OBJECTIVE:
Return each line of the material below that contains the string "none", copying those lines unchanged.

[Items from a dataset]
——

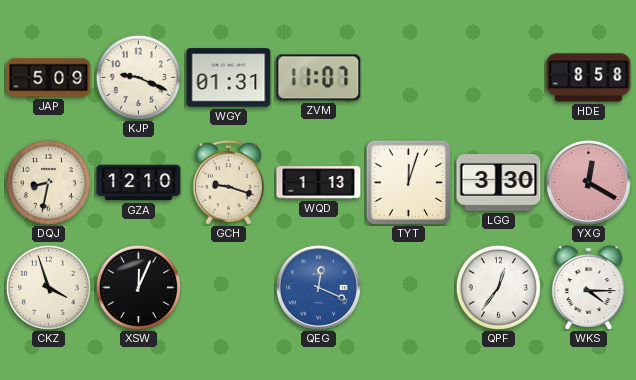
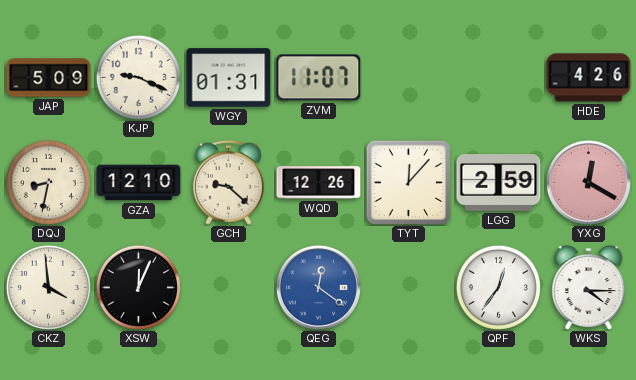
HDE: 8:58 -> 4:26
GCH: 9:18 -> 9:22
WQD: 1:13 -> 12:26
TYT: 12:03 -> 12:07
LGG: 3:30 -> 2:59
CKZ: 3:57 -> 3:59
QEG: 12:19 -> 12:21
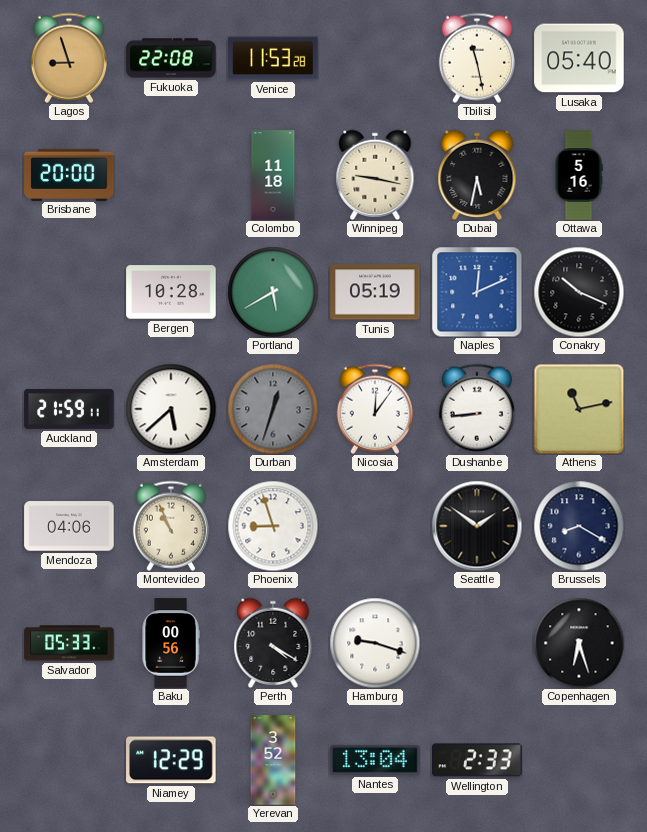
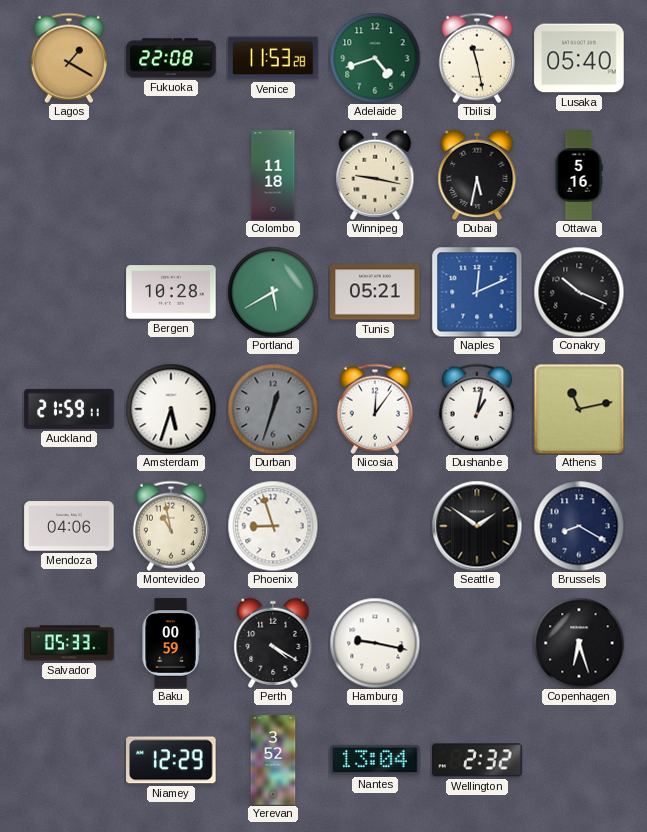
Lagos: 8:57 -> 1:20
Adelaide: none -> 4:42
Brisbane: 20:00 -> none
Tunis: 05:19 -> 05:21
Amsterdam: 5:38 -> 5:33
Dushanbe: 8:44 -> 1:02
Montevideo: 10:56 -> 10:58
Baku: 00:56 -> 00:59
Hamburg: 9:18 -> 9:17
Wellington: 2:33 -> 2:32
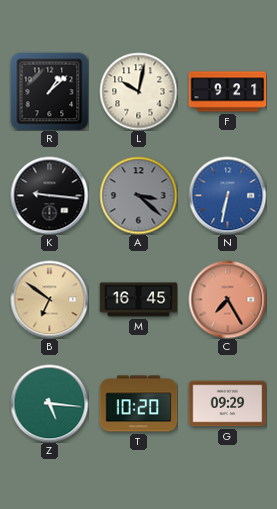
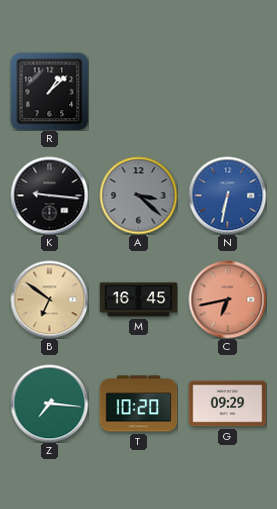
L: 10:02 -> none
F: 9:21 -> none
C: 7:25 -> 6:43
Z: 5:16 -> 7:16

——

ANSWER FOR THE TASK:
Adelaide: none -> 4:42
Brisbane: 20:00 -> none
L: 10:02 -> none
F: 9:21 -> none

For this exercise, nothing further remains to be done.